_Task item_:
Give again, word for word, every line in the entries below from the line with "BARO pin SCL: SDA -> A0" up to and including the line with "RTC: DS3231 -> PCF8523", and no other line.

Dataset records

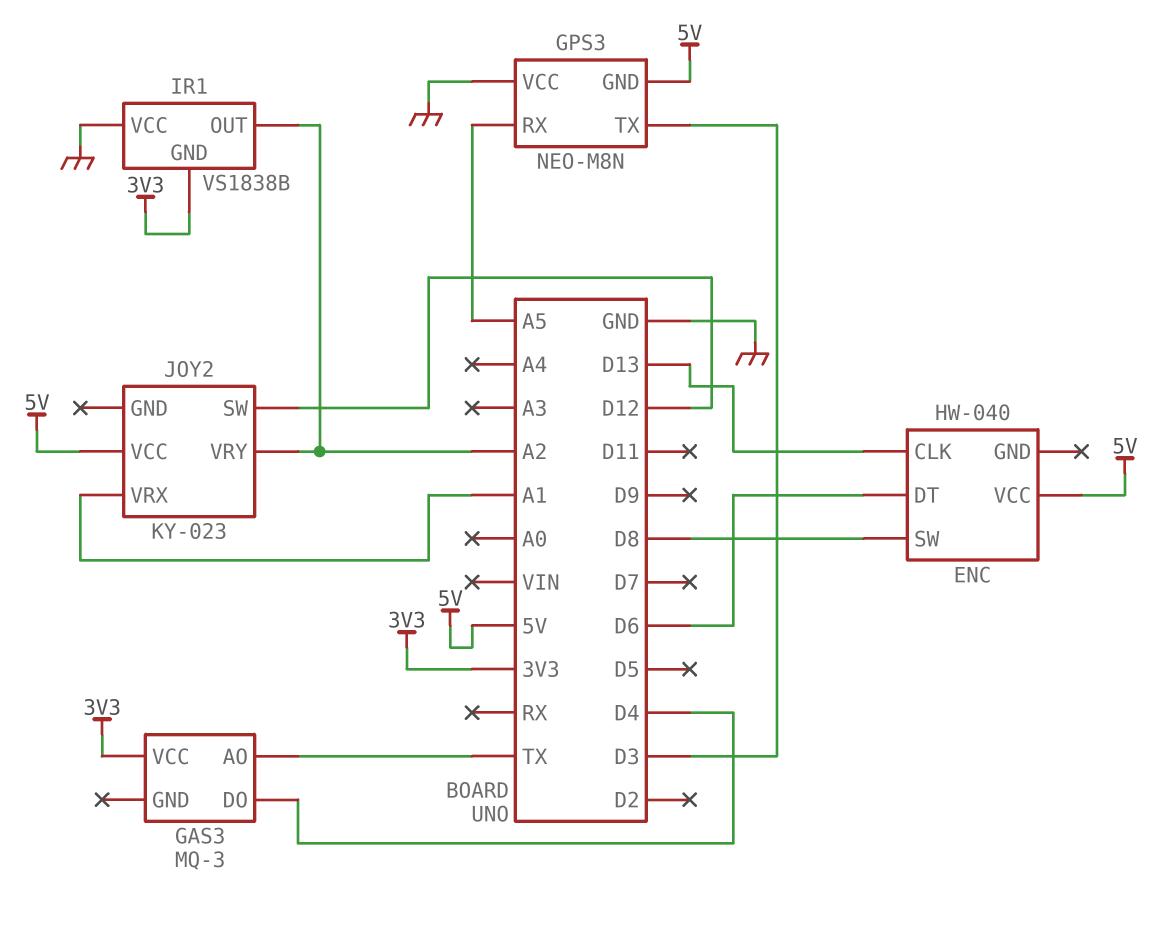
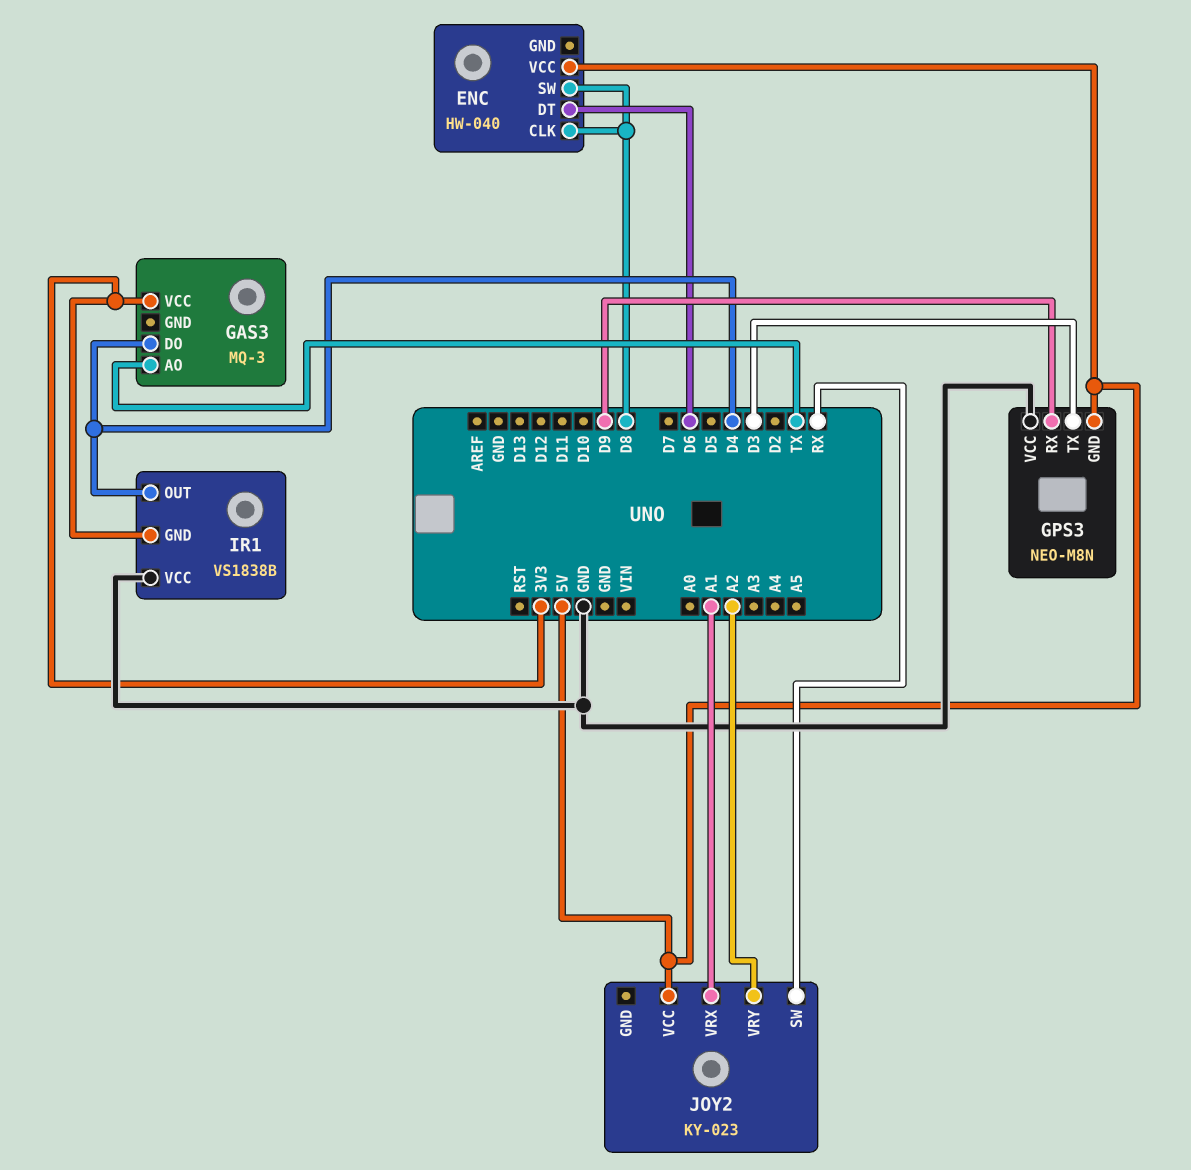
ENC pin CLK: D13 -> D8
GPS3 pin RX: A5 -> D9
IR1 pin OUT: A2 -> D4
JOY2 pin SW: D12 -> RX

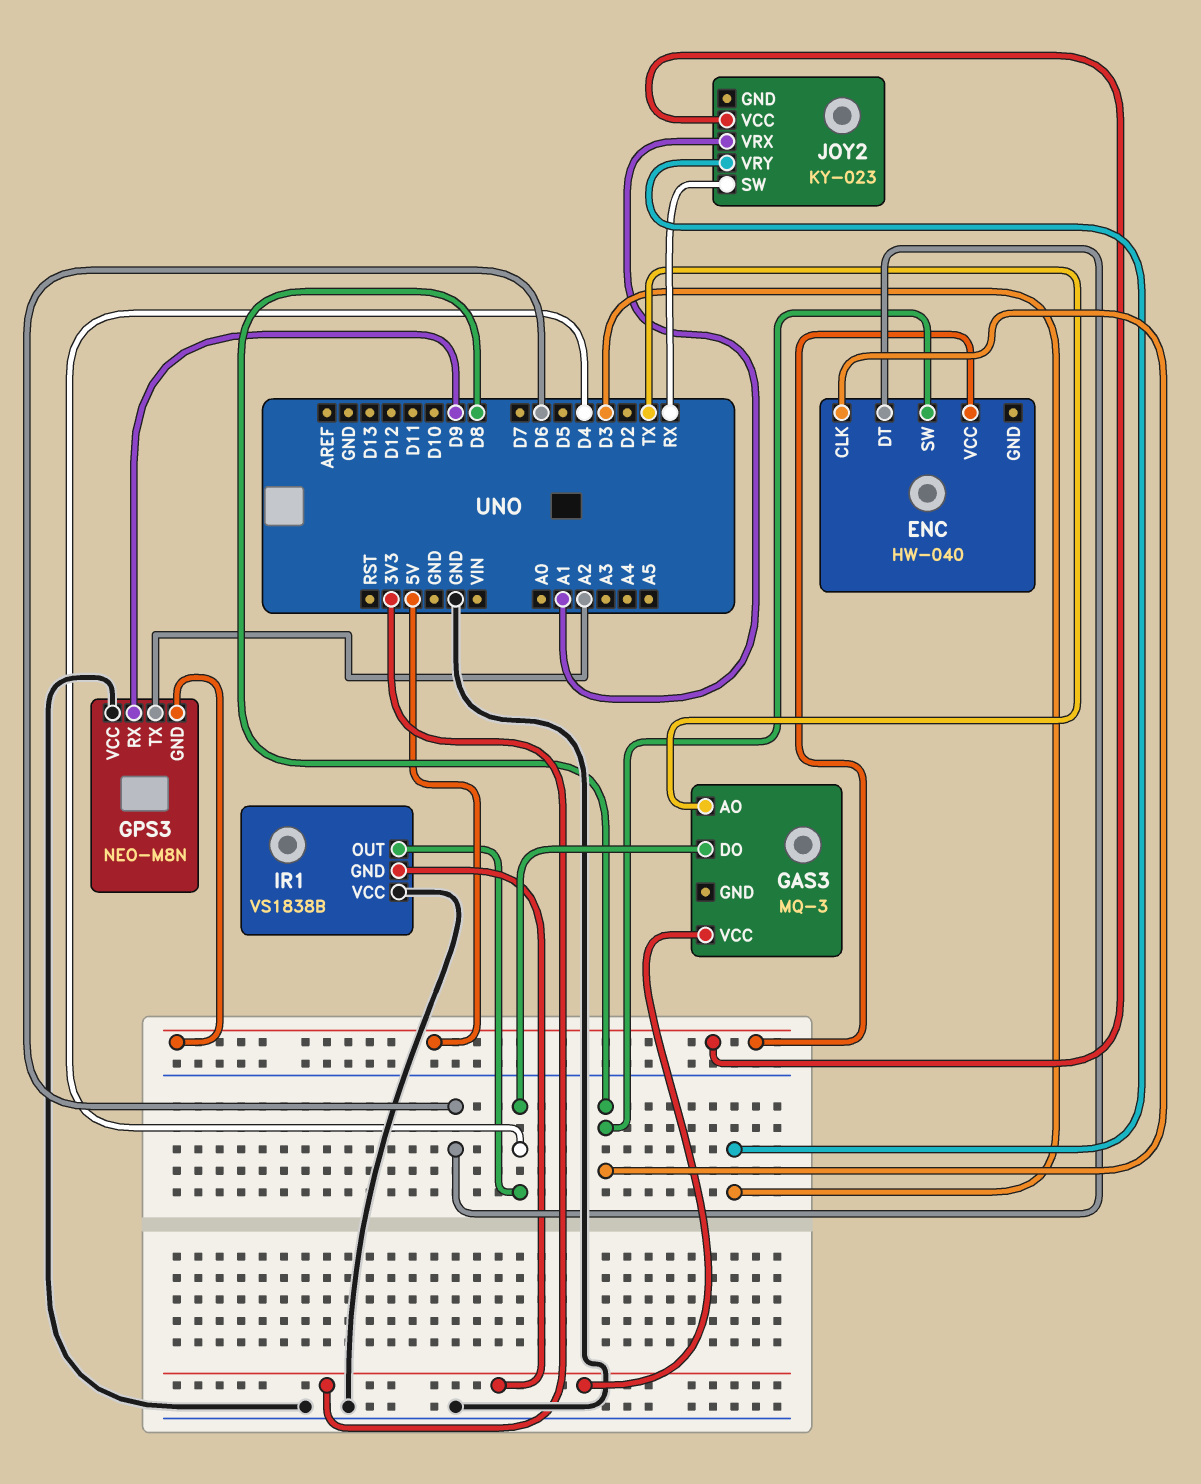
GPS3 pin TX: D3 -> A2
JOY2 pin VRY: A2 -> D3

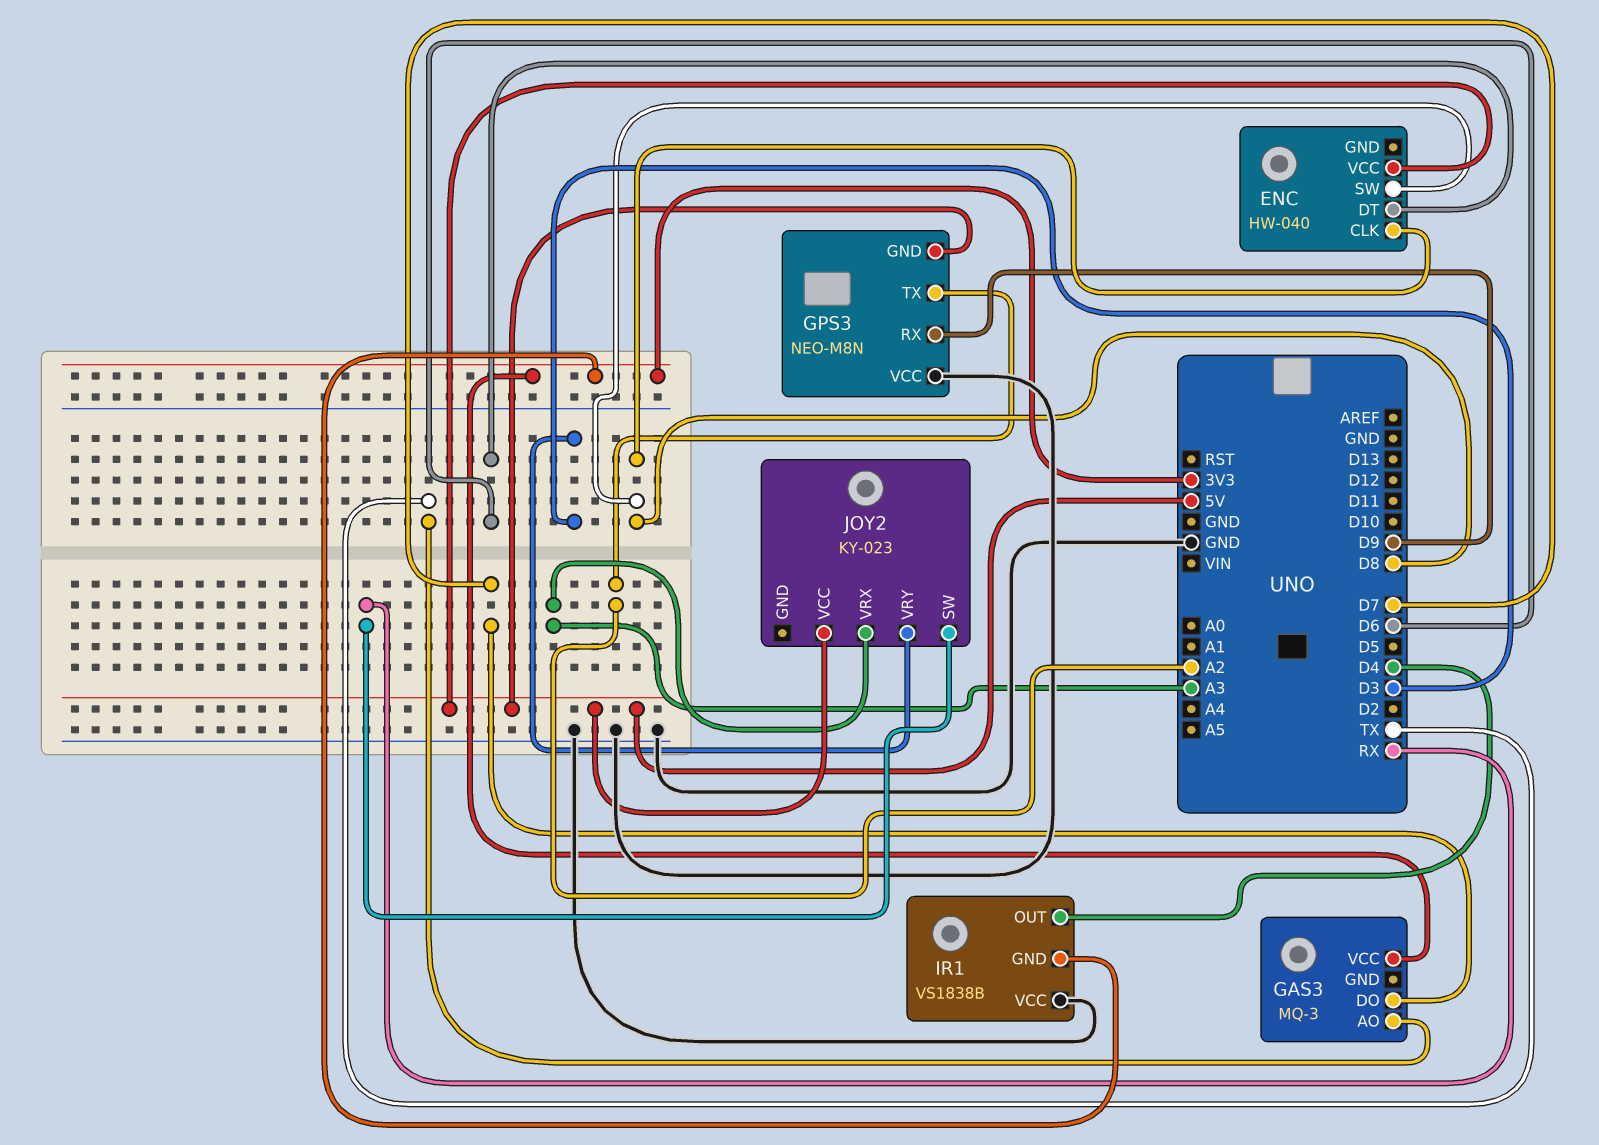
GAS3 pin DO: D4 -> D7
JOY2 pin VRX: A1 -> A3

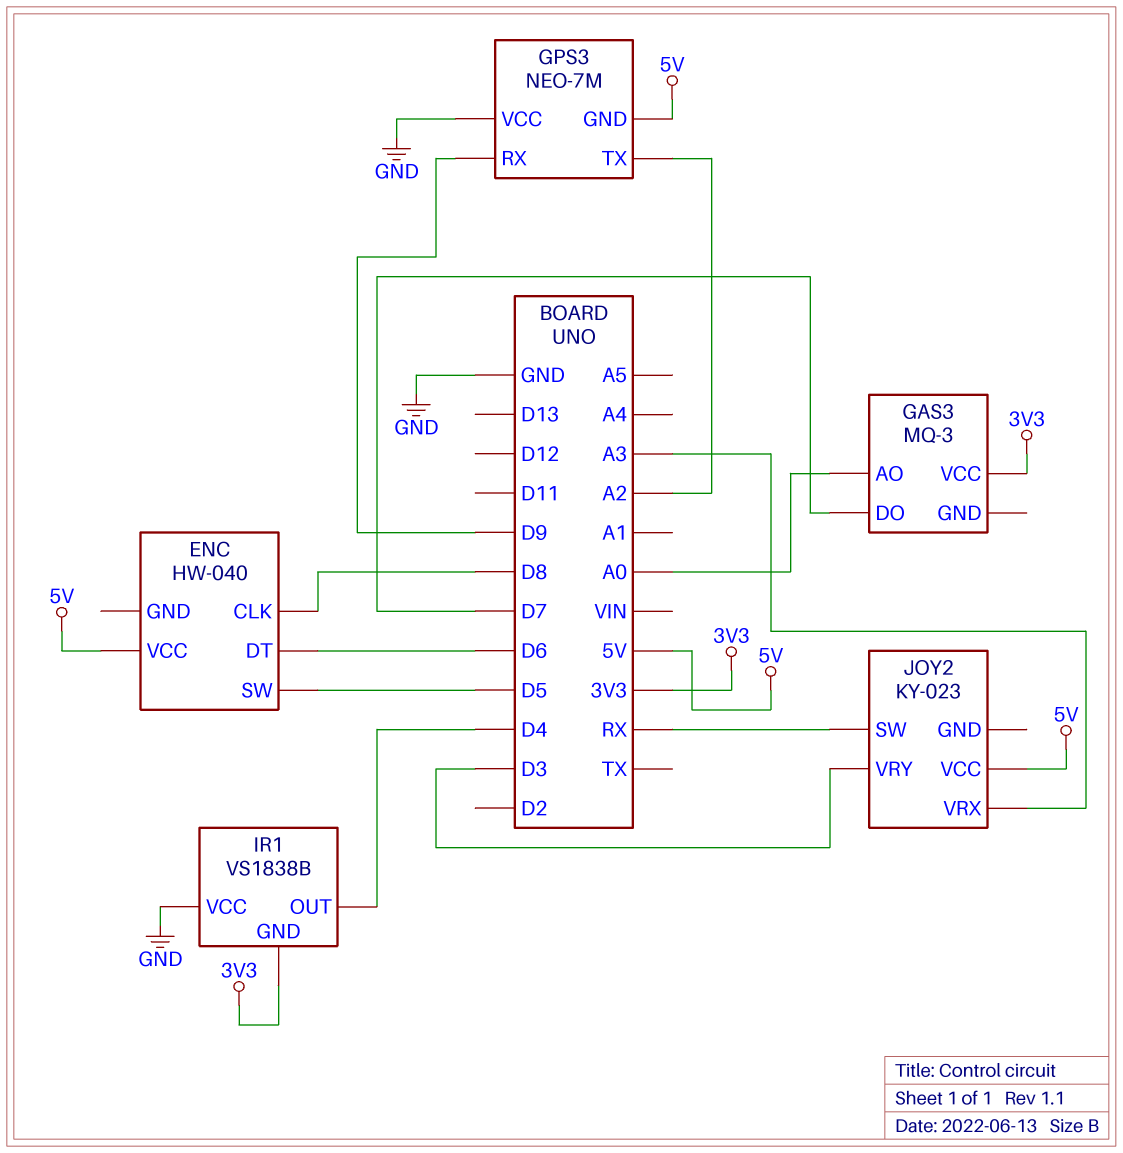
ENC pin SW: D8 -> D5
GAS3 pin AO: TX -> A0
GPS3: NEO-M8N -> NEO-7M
--
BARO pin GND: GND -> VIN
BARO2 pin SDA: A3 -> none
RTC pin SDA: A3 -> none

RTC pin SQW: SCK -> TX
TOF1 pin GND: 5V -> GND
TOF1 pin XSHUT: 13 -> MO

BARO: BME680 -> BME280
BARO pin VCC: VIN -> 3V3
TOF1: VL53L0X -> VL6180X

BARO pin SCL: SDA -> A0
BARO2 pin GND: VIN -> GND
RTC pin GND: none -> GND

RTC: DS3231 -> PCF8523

_Answer for this exercise_:
BARO pin SCL: SDA -> A0
BARO2 pin GND: VIN -> GND
RTC pin GND: none -> GND

RTC: DS3231 -> PCF8523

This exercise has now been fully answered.